**What to do:** In the copy, keep every record exact and leave out all images.

[Instance contour data]

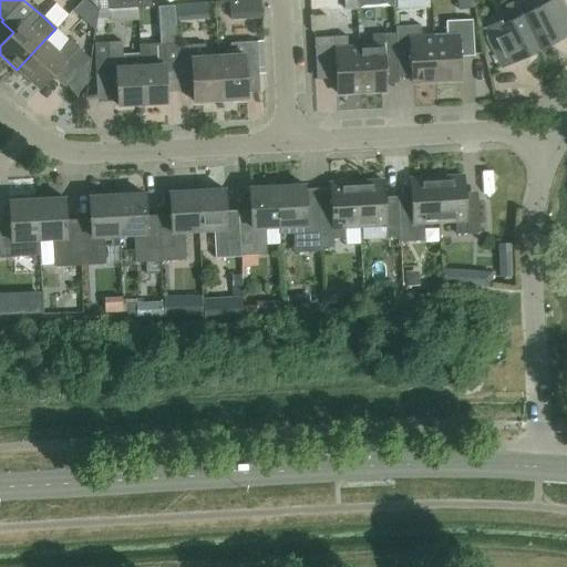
[(105,0),(106,10),(151,7),(150,0),(105,0)]
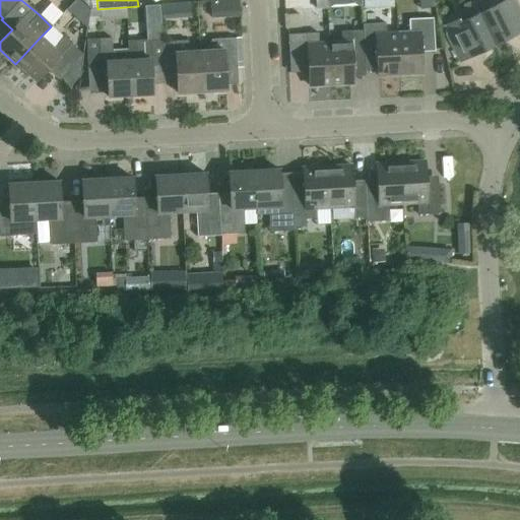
[(239,0),(210,2),(211,18),(240,17),(239,0)]
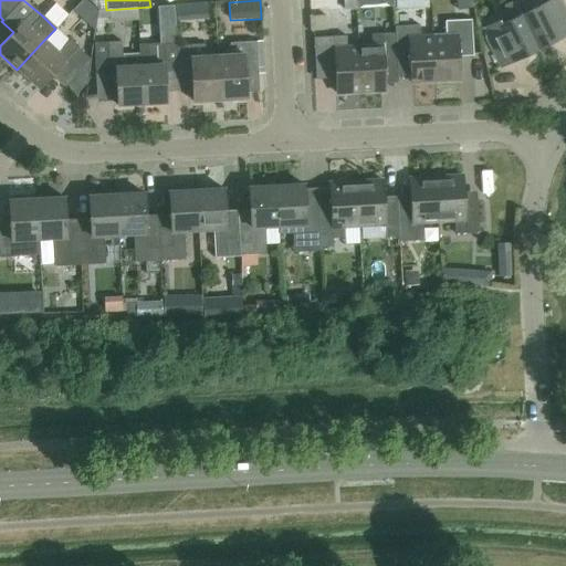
[(400,0),(400,18),(435,19),(435,0),(400,0)]
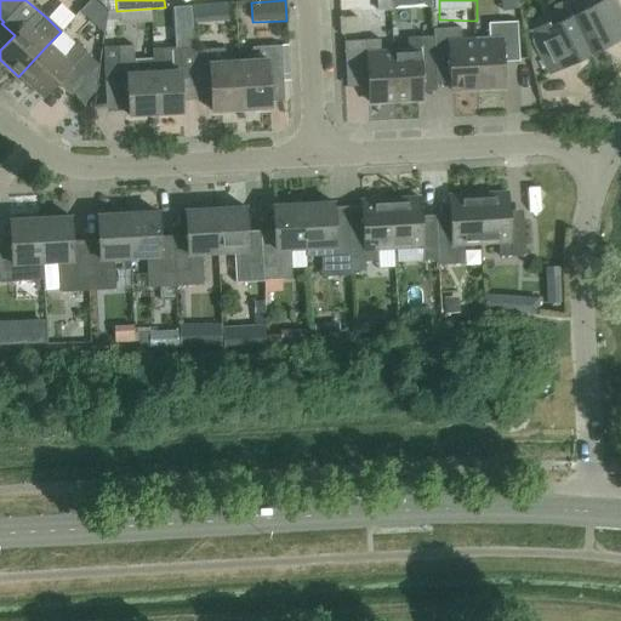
[(575,0),(567,0),(563,3),(590,55),(613,44),(611,41),(620,35),(620,16),(613,0),(603,0),(581,11),(575,0)]
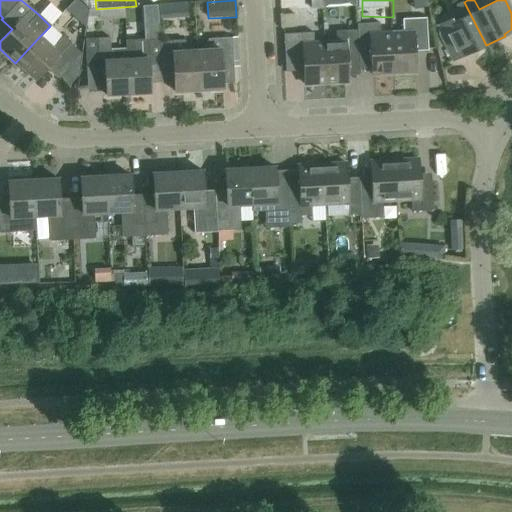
[(486,45),(464,2),(456,6),(462,18),(452,22),(450,19),(437,25),(439,36),(451,60),(466,53),(467,55),(486,45)]
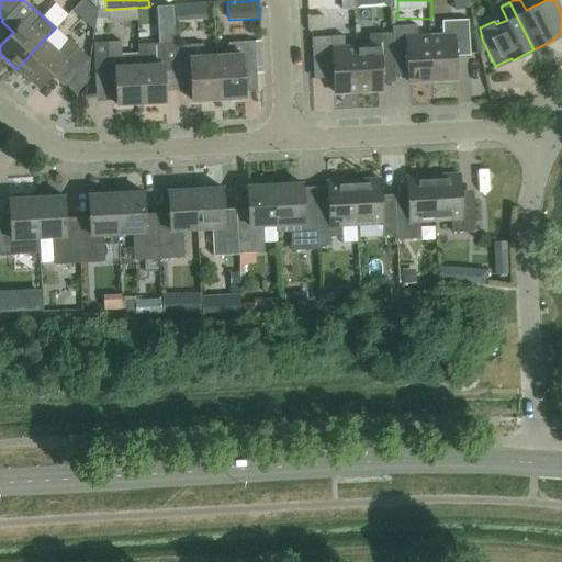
[(57,4),(49,20),(66,27),(74,12),(57,4)]
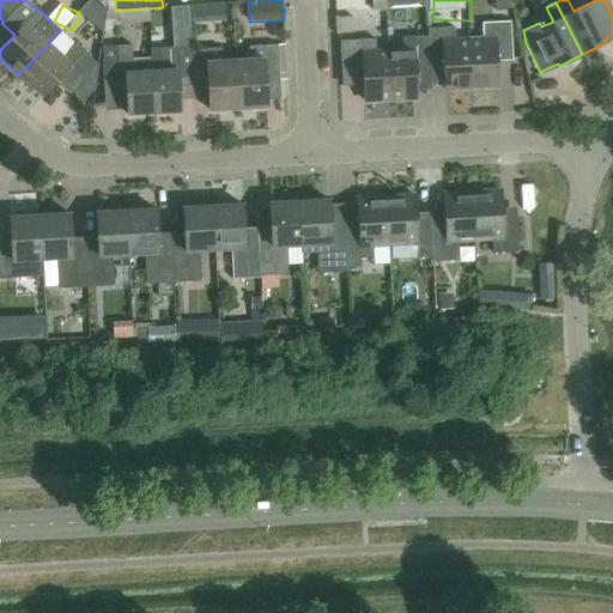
[(204,6),(190,6),(193,24),(205,24),(204,6)]
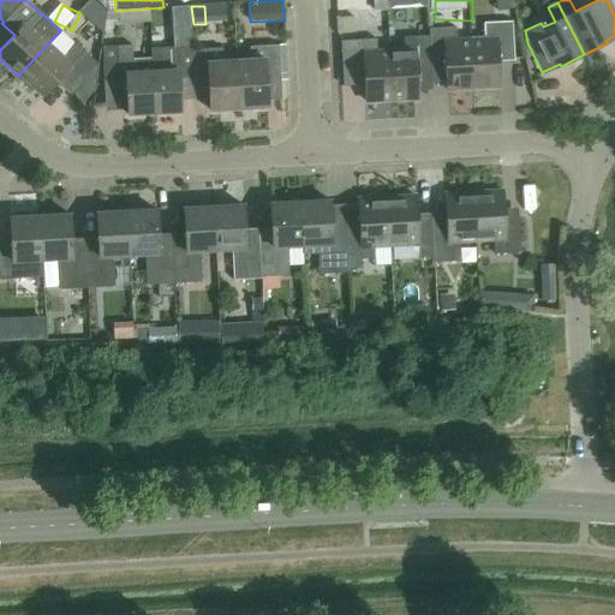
[(156,24),(155,9),(125,10),(126,25),(156,24)]
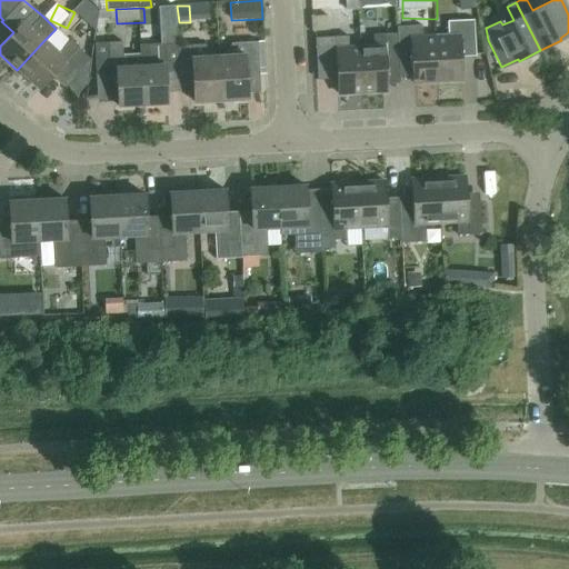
[(447,37),(435,37),(437,82),(461,81),(460,51),(475,50),(473,20),(447,21),(447,37)]
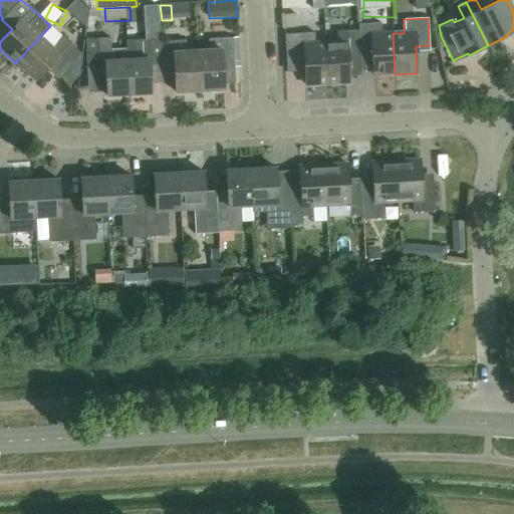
[(161,63),(160,42),(159,23),(147,24),(148,40),(138,41),(138,49),(125,50),(129,95),(151,93),(149,63),(161,63)]
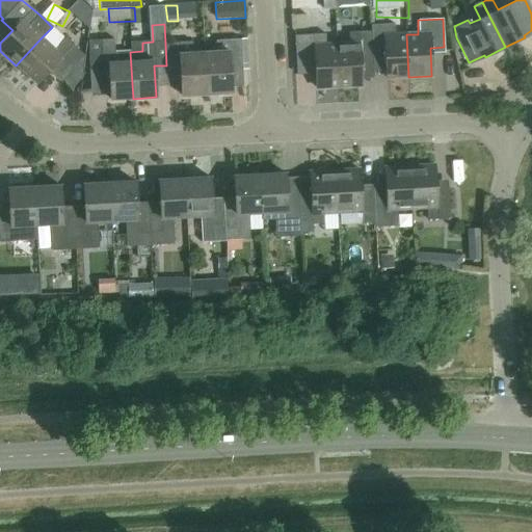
[(386,78),(408,77),(406,34),(393,35),(393,24),(388,24),(370,25),(370,31),(372,57),(384,56),(386,78)]
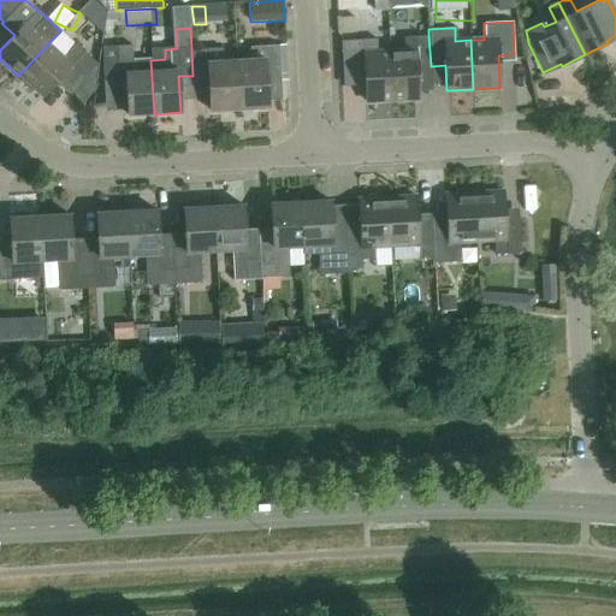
[(60,31),(47,45),(18,76),(42,98),(60,77),(72,88),(76,86),(88,96),(94,90),(98,66),(95,64),(60,31)]
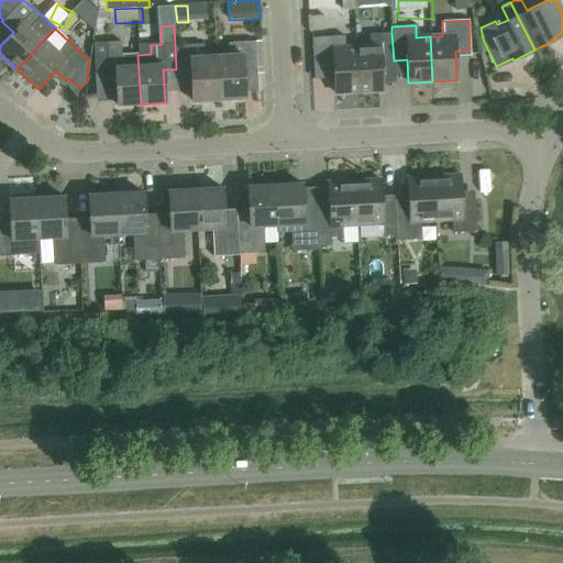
[(370,46),(355,47),(357,92),(382,90),(381,67),(394,67),(394,61),(392,33),(368,34),(370,46)]
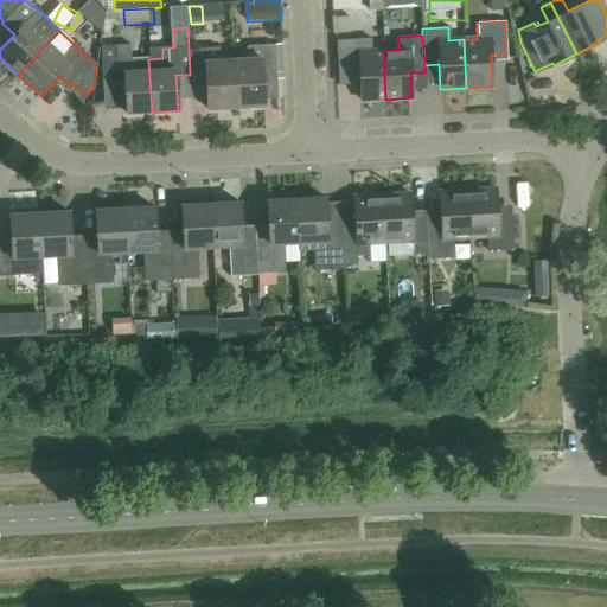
[(359,101),(385,100),(383,51),(371,52),(370,39),(336,40),(337,70),(358,69),(359,101)]
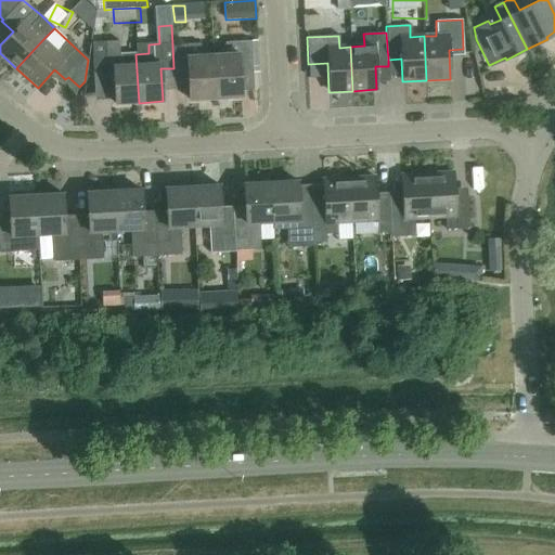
[(139,103),(136,54),(119,55),(118,41),(91,42),(92,73),(113,72),(114,104),(139,103)]
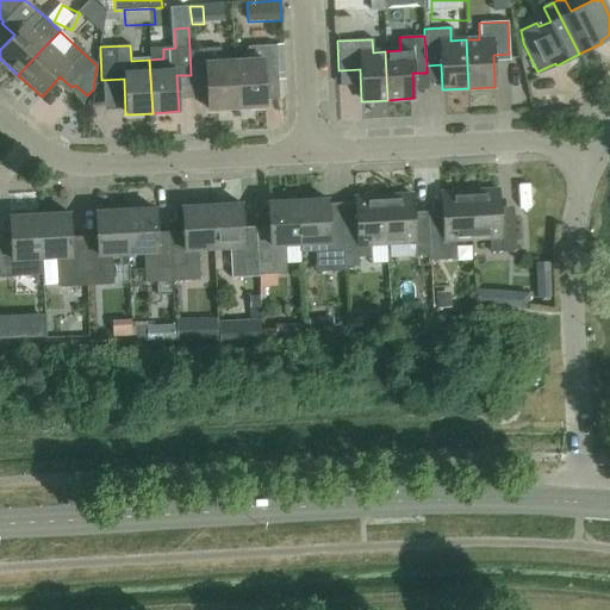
[(234,61),(236,109),(265,107),(263,82),(278,81),(275,45),(247,47),(247,60),(234,61)]
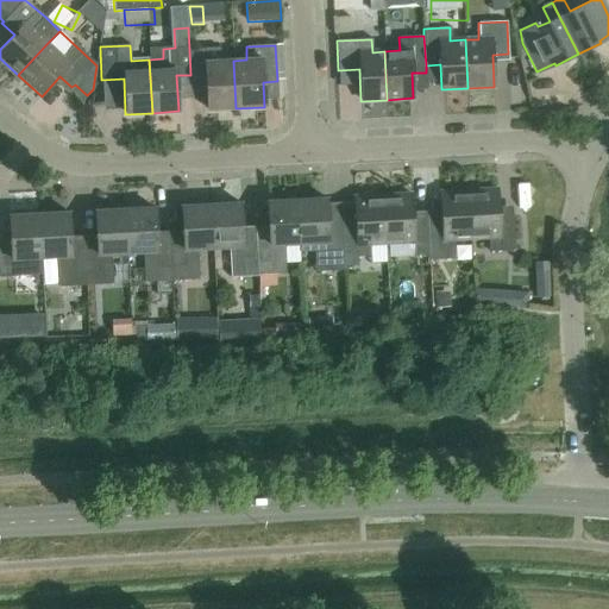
[(189,50),(190,75),(192,86),(206,85),(207,110),(236,108),(233,61),(220,61),(219,48),(189,50)]
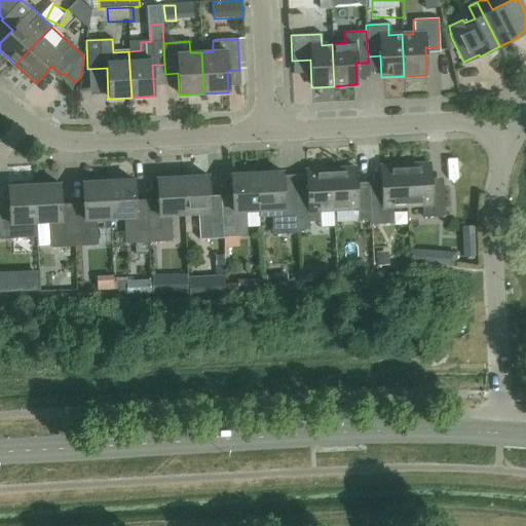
[(404,165),(407,207),(421,205),(422,218),(444,216),(443,187),(430,188),(429,163),(404,165)]
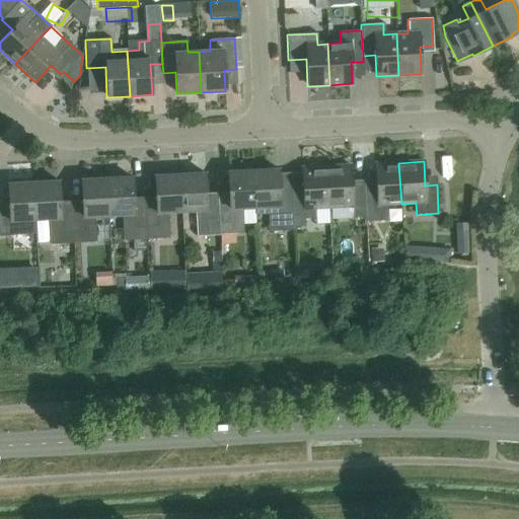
[(386,204),(401,204),(398,163),(374,164),(376,190),(364,191),(365,217),(365,221),(387,220),(386,204)]
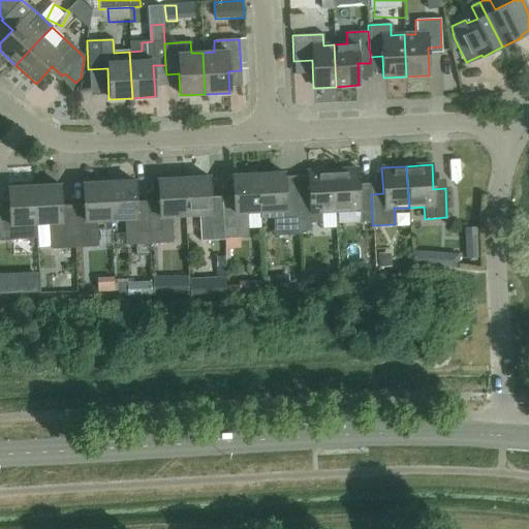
[(332,170),(334,212),(359,210),(360,221),(372,221),(371,194),(359,195),(356,168),(332,170)]
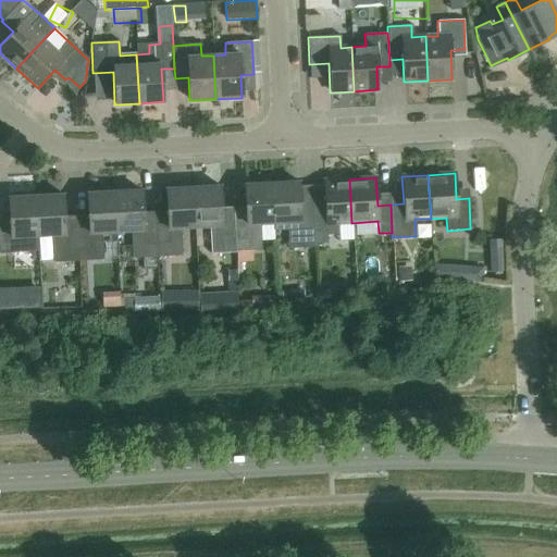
[(337,223),(351,223),(349,180),(323,181),(325,209),(312,209),(313,244),(327,243),(326,235),(338,234),(337,223)]
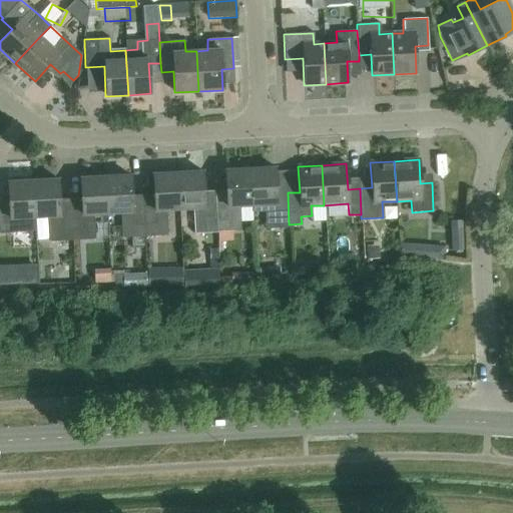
[(275,167),(249,169),(251,205),(264,204),(266,228),(289,227),(289,224),(288,192),(276,193),(275,167)]
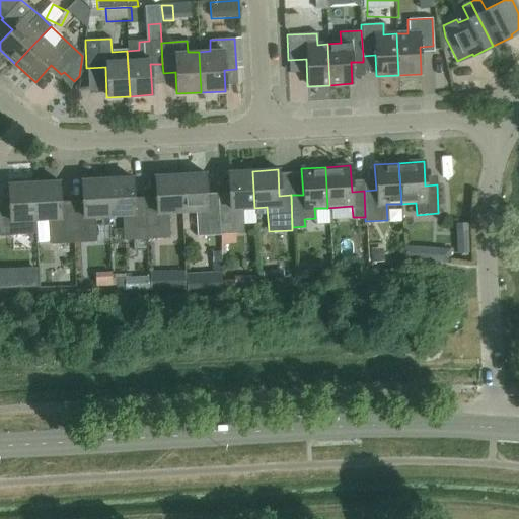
[(254,208),(252,171),(227,172),(228,198),(217,199),(219,234),(242,233),(241,208),(254,208)]
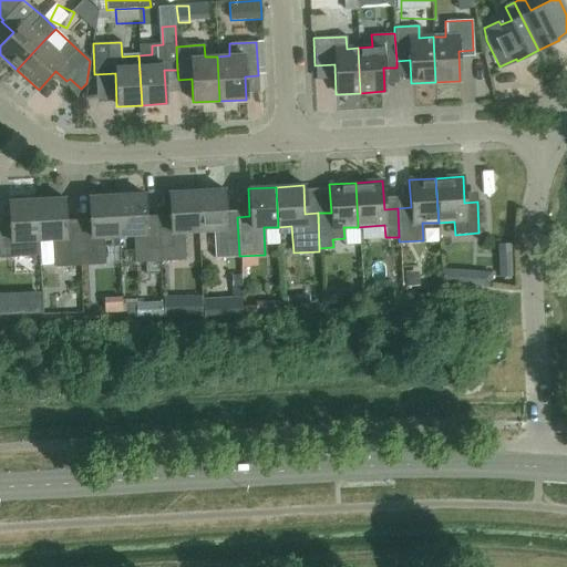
[(239,256),(237,217),(225,218),(224,189),(196,192),(198,230),(213,230),(214,258),(239,256)]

**Exercise output:**
[(105,0),(106,10),(151,7),(150,0),(105,0)]
[(239,0),(210,2),(211,18),(240,17),(239,0)]
[(400,0),(400,18),(435,19),(435,0),(400,0)]
[(575,0),(567,0),(563,3),(590,55),(613,44),(611,41),(620,35),(620,16),(613,0),(603,0),(581,11),(575,0)]
[(486,45),(464,2),(456,6),(462,18),(452,22),(450,19),(437,25),(439,36),(451,60),(466,53),(467,55),(486,45)]
[(57,4),(49,20),(66,27),(74,12),(57,4)]
[(204,6),(190,6),(193,24),(205,24),(204,6)]
[(156,24),(155,9),(125,10),(126,25),(156,24)]
[(447,37),(435,37),(437,82),(461,81),(460,51),(475,50),(473,20),(447,21),(447,37)]
[(161,63),(160,42),(159,23),(147,24),(148,40),(138,41),(138,49),(125,50),(129,95),(151,93),(149,63),(161,63)]
[(386,78),(408,77),(406,34),(393,35),(393,24),(388,24),(370,25),(370,31),(372,57),(384,56),(386,78)]
[(60,31),(47,45),(18,76),(42,98),(60,77),(72,88),(76,86),(88,96),(94,90),(98,66),(95,64),(60,31)]
[(370,46),(355,47),(357,92),(382,90),(381,67),(394,67),(394,61),(392,33),(368,34),(370,46)]
[(359,101),(385,100),(383,51),(371,52),(370,39),(336,40),(337,70),(358,69),(359,101)]
[(139,103),(136,54),(119,55),(118,41),(91,42),(92,73),(113,72),(114,104),(139,103)]
[(234,61),(236,109),(265,107),(263,82),(278,81),(275,45),(247,47),(247,60),(234,61)]
[(189,50),(190,75),(192,86),(206,85),(207,110),(236,108),(233,61),(220,61),(219,48),(189,50)]
[(404,165),(407,207),(421,205),(422,218),(444,216),(443,187),(430,188),(429,163),(404,165)]
[(386,204),(401,204),(398,163),(374,164),(376,190),(364,191),(365,217),(365,221),(387,220),(386,204)]
[(332,170),(334,212),(359,210),(360,221),(372,221),(371,194),(359,195),(356,168),(332,170)]
[(337,223),(351,223),(349,180),(323,181),(325,209),(312,209),(313,244),(327,243),(326,235),(338,234),(337,223)]
[(275,167),(249,169),(251,205),(264,204),(266,228),(289,227),(289,224),(288,192),(276,193),(275,167)]
[(254,208),(252,171),(227,172),(228,198),(217,199),(219,234),(242,233),(241,208),(254,208)]
[(239,256),(237,217),(225,218),(224,189),(196,192),(198,230),(213,230),(214,258),(239,256)]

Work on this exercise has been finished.